**Records supplied**.
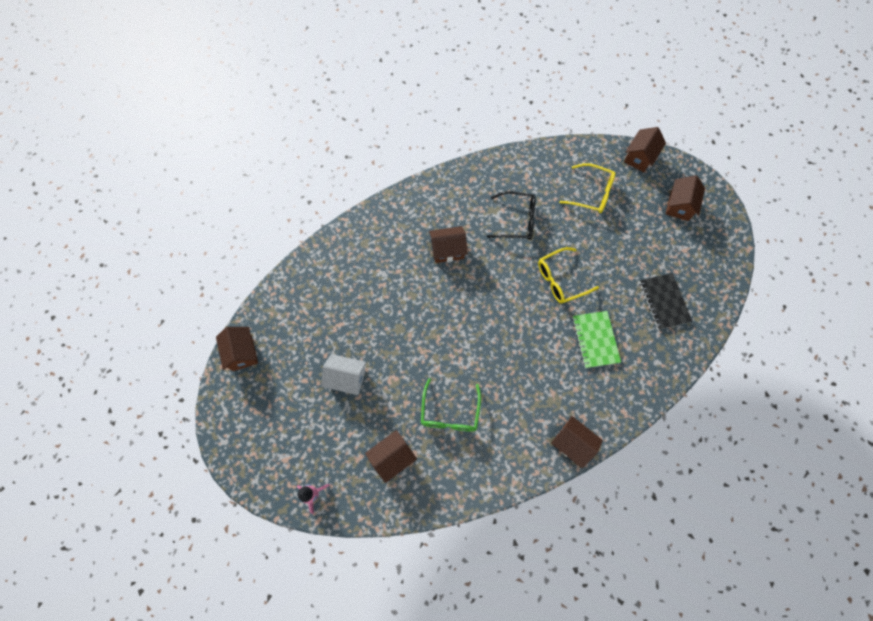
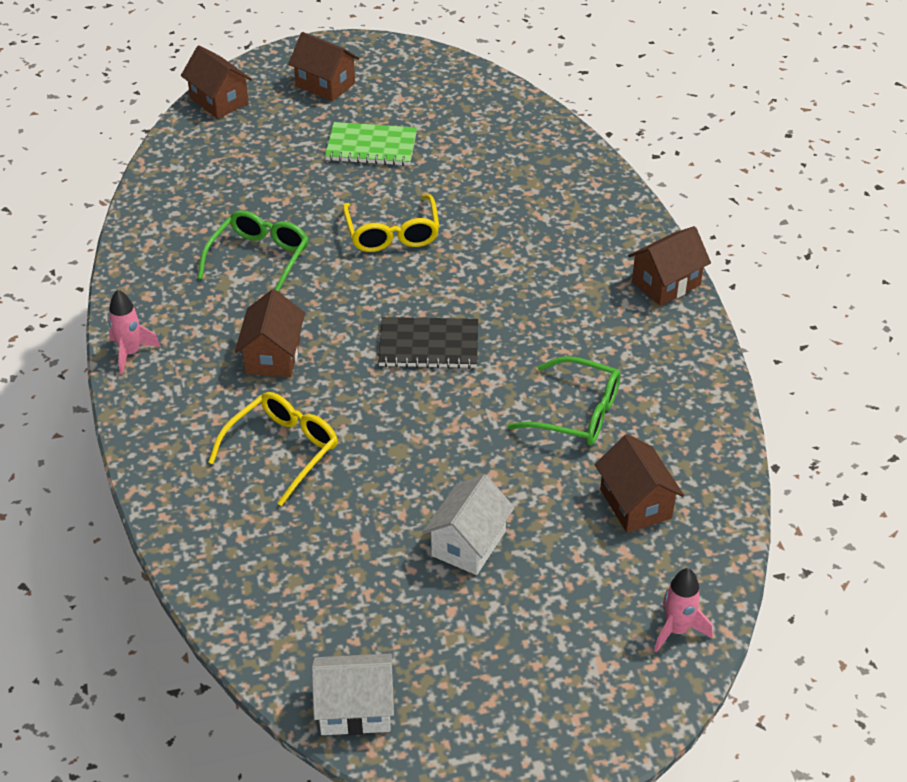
camera: 75 degrees left, 25 degrees down
(242, 353) = (355, 709): brown house -> white house
(430, 187) = (130, 353): none -> pink rocket
(516, 220) = (259, 259): black glasses -> green glasses
(591, 193) = (255, 165): yellow glasses -> yellow glasses (282, 450)
(595, 340) = (509, 221): green notebook -> green notebook (371, 147)
(664, 302) = (475, 139): black notebook -> black notebook (428, 345)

**Task goal**. All entries should be reproduced exactly; no picture belongs in the result.

**Completed task**.
camera: 75 degrees left, 25 degrees down
(242, 353) = (355, 709): brown house -> white house
(430, 187) = (130, 353): none -> pink rocket
(516, 220) = (259, 259): black glasses -> green glasses
(591, 193) = (255, 165): yellow glasses -> yellow glasses (282, 450)
(595, 340) = (509, 221): green notebook -> green notebook (371, 147)
(664, 302) = (475, 139): black notebook -> black notebook (428, 345)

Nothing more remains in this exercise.